◆ **TASK DETAILS**: Locate each line of the material that contains "DRIVER", then return it.

◆ **SUPPLIED DATA**:
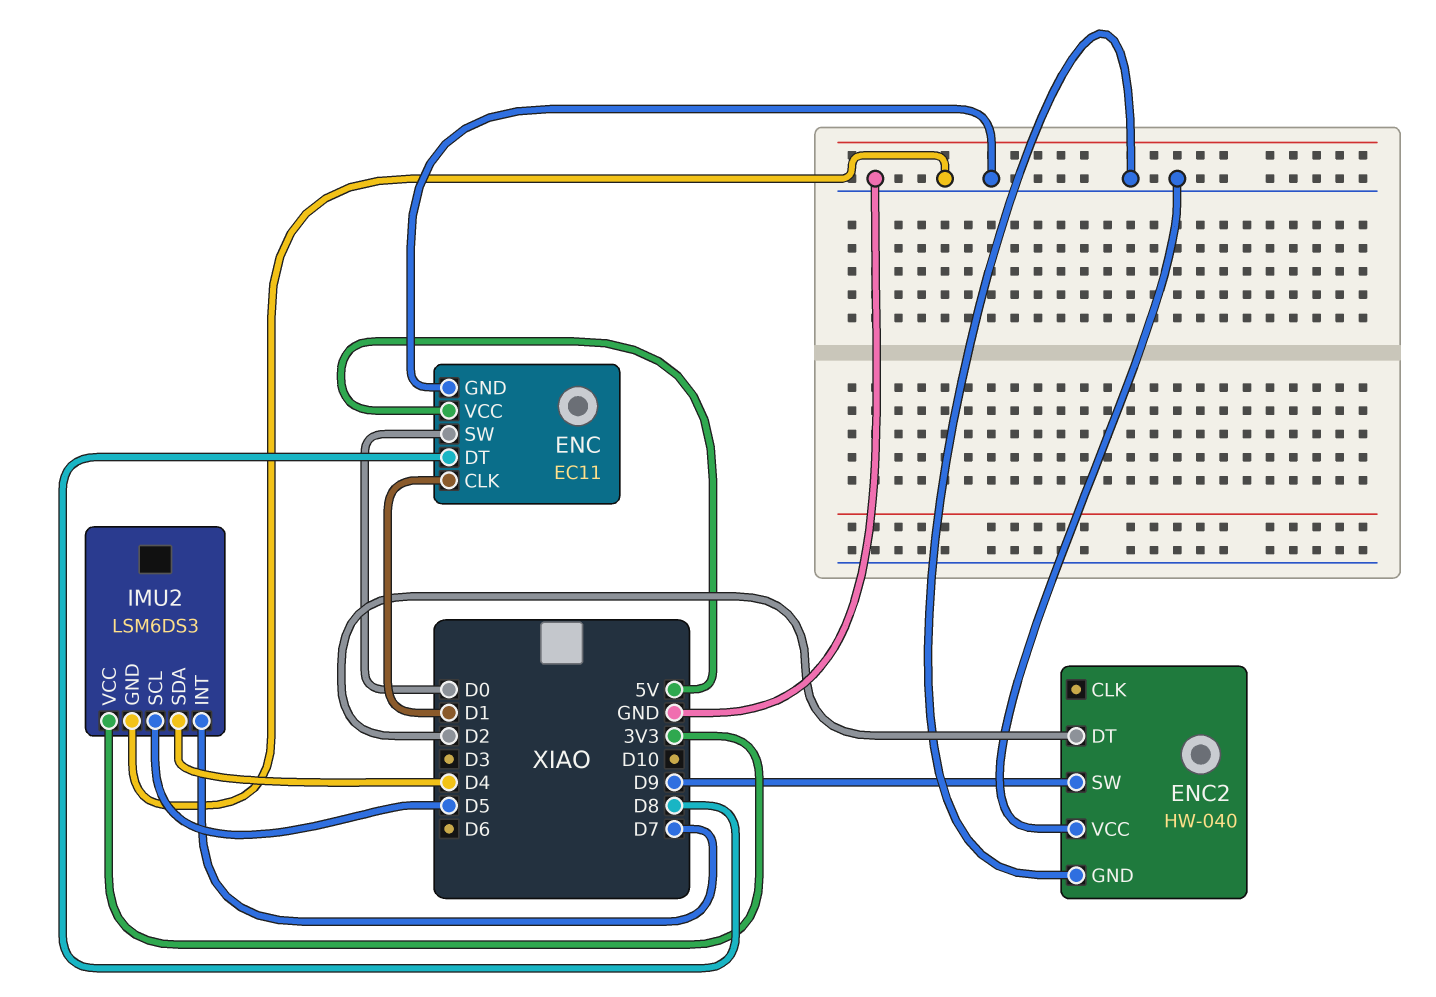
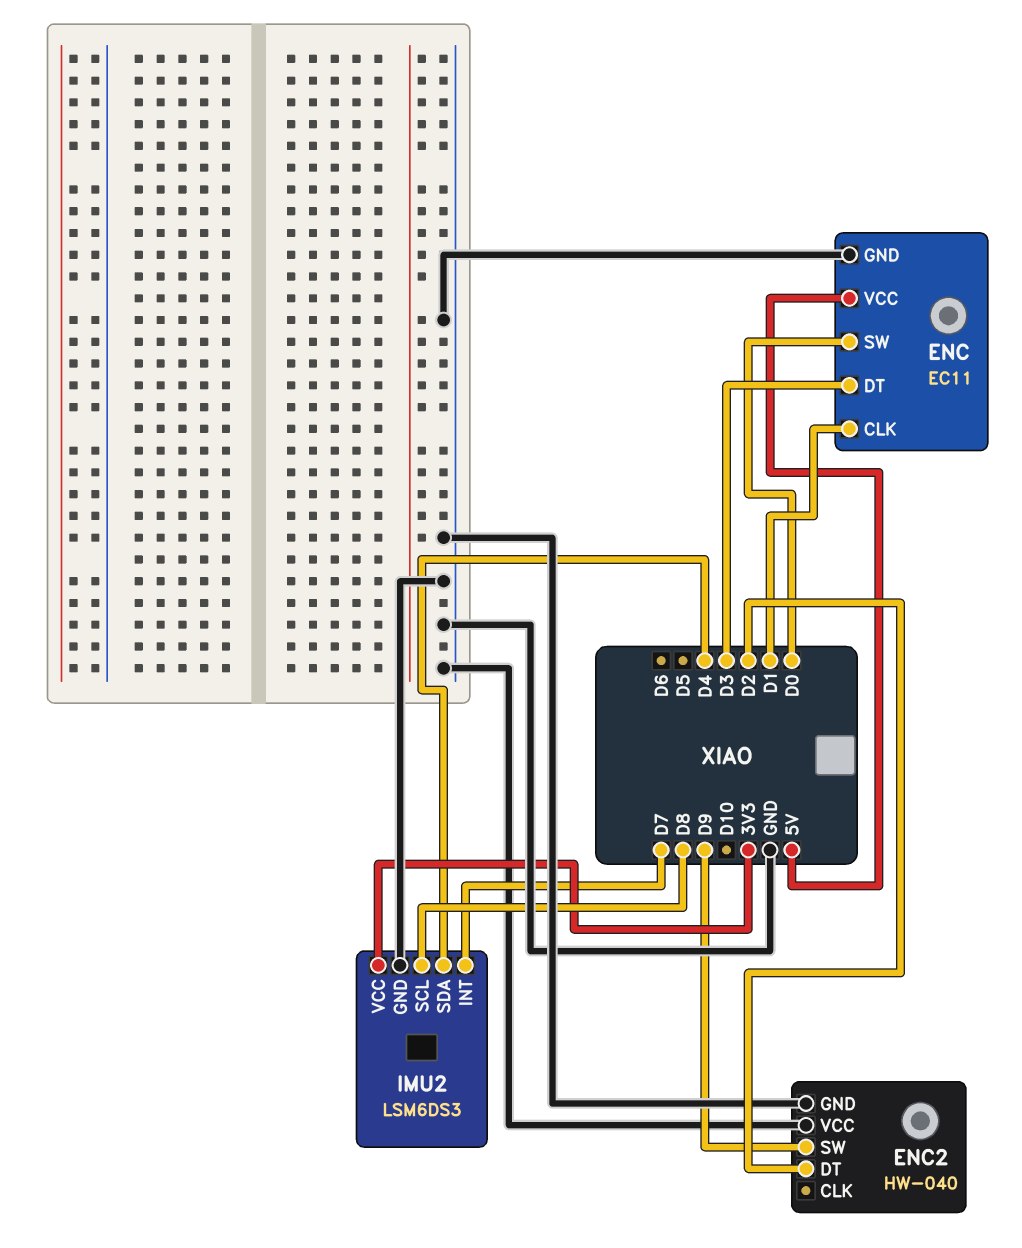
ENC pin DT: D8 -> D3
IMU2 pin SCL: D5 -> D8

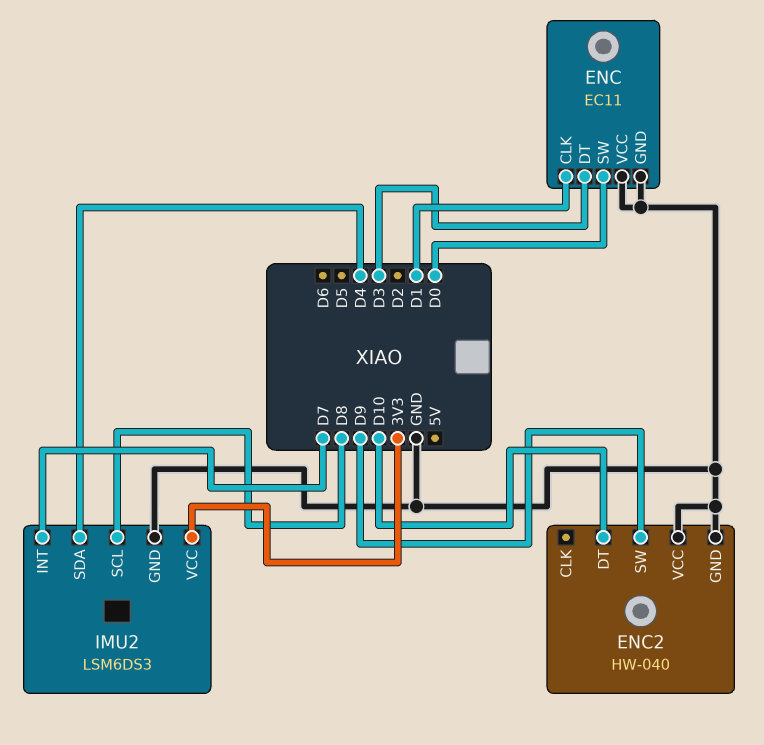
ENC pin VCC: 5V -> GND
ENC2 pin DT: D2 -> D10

...

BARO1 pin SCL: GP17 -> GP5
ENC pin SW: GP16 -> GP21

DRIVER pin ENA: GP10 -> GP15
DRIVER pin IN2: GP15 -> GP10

==

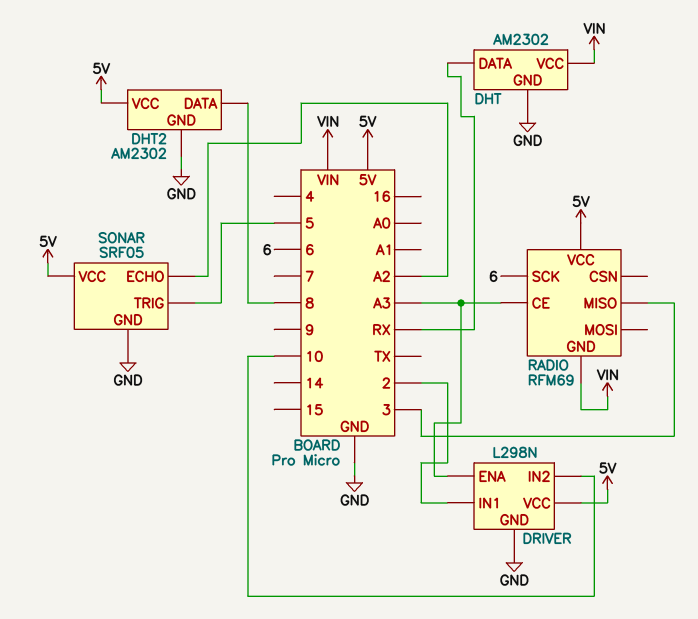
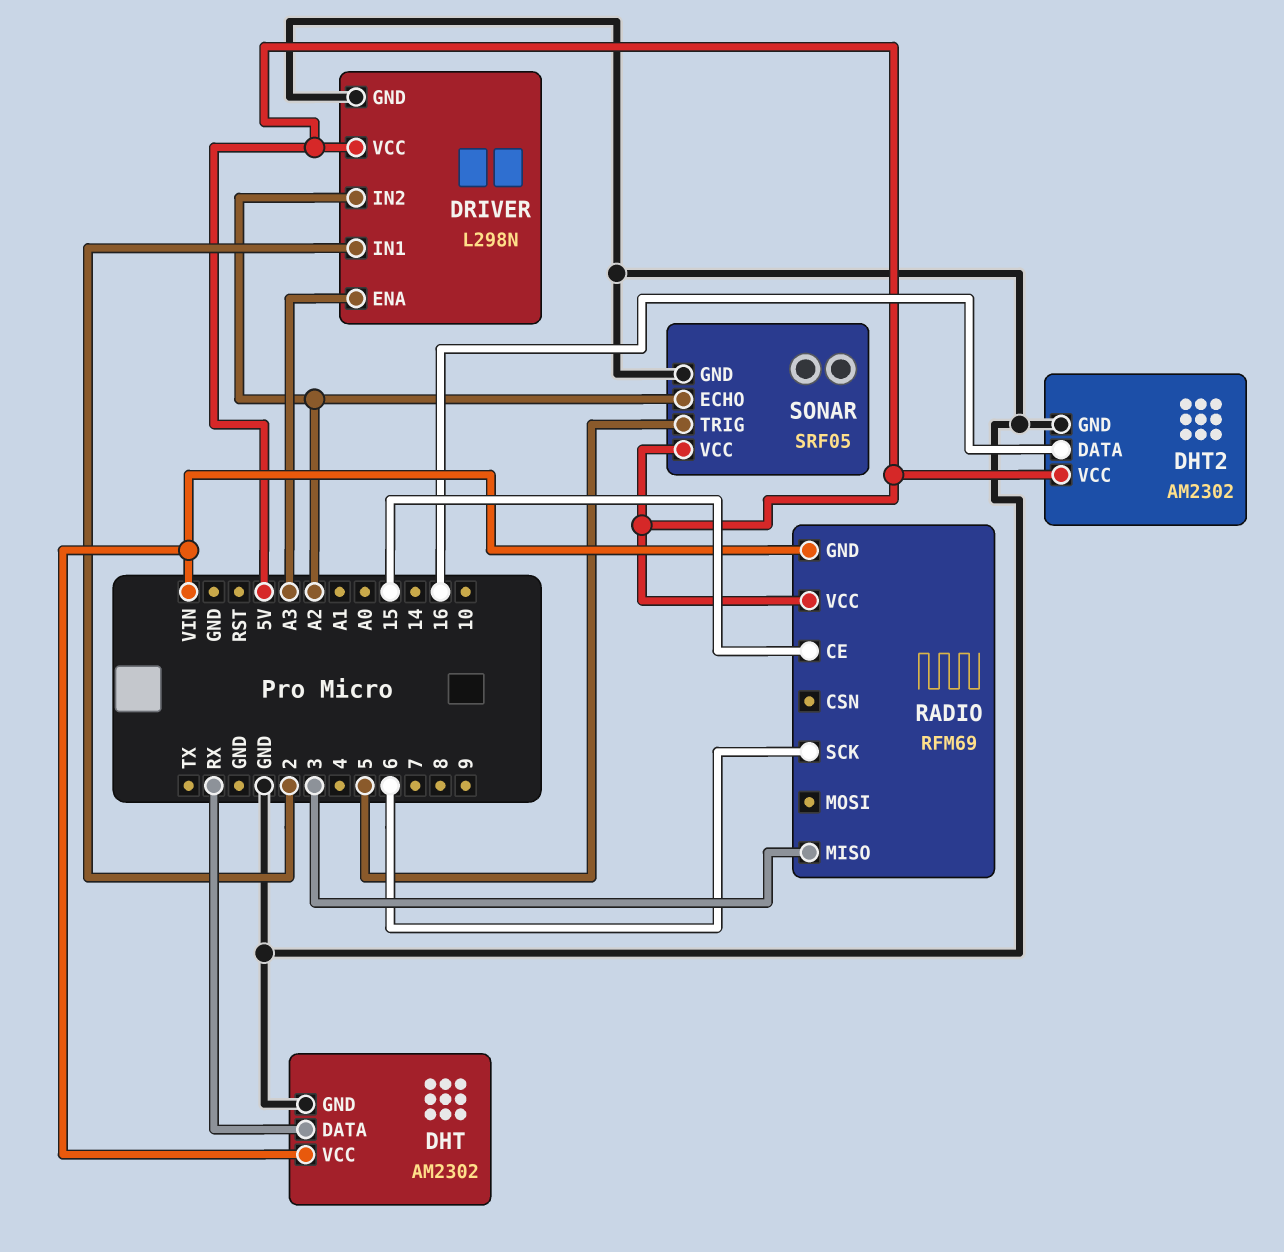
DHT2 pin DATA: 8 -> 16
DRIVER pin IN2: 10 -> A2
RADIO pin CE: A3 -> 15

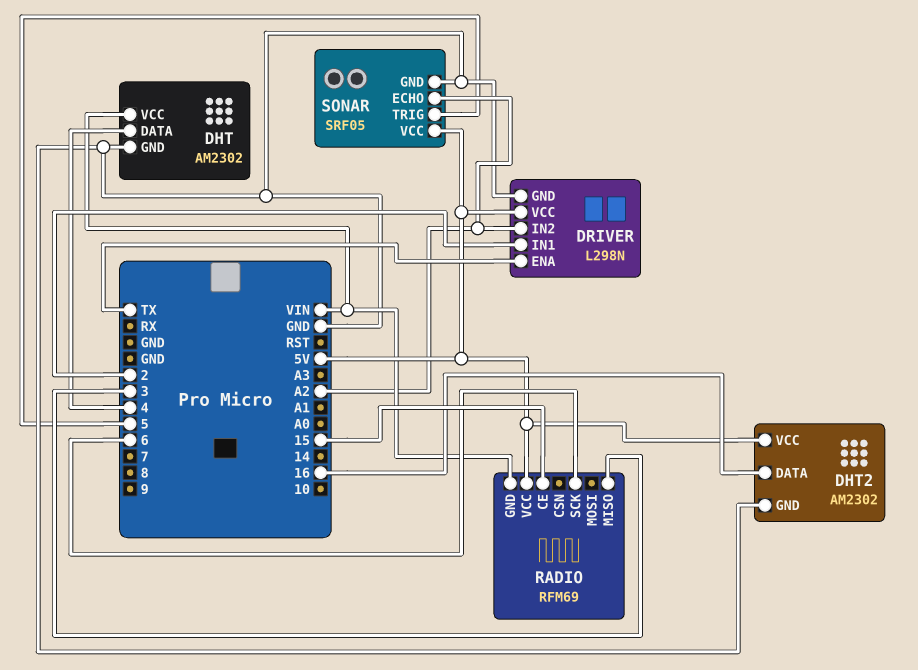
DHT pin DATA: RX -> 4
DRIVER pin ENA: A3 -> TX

◆ **YOUR SOLUTION**:
DRIVER pin ENA: GP10 -> GP15
DRIVER pin IN2: GP15 -> GP10
DRIVER pin IN2: 10 -> A2
DRIVER pin ENA: A3 -> TX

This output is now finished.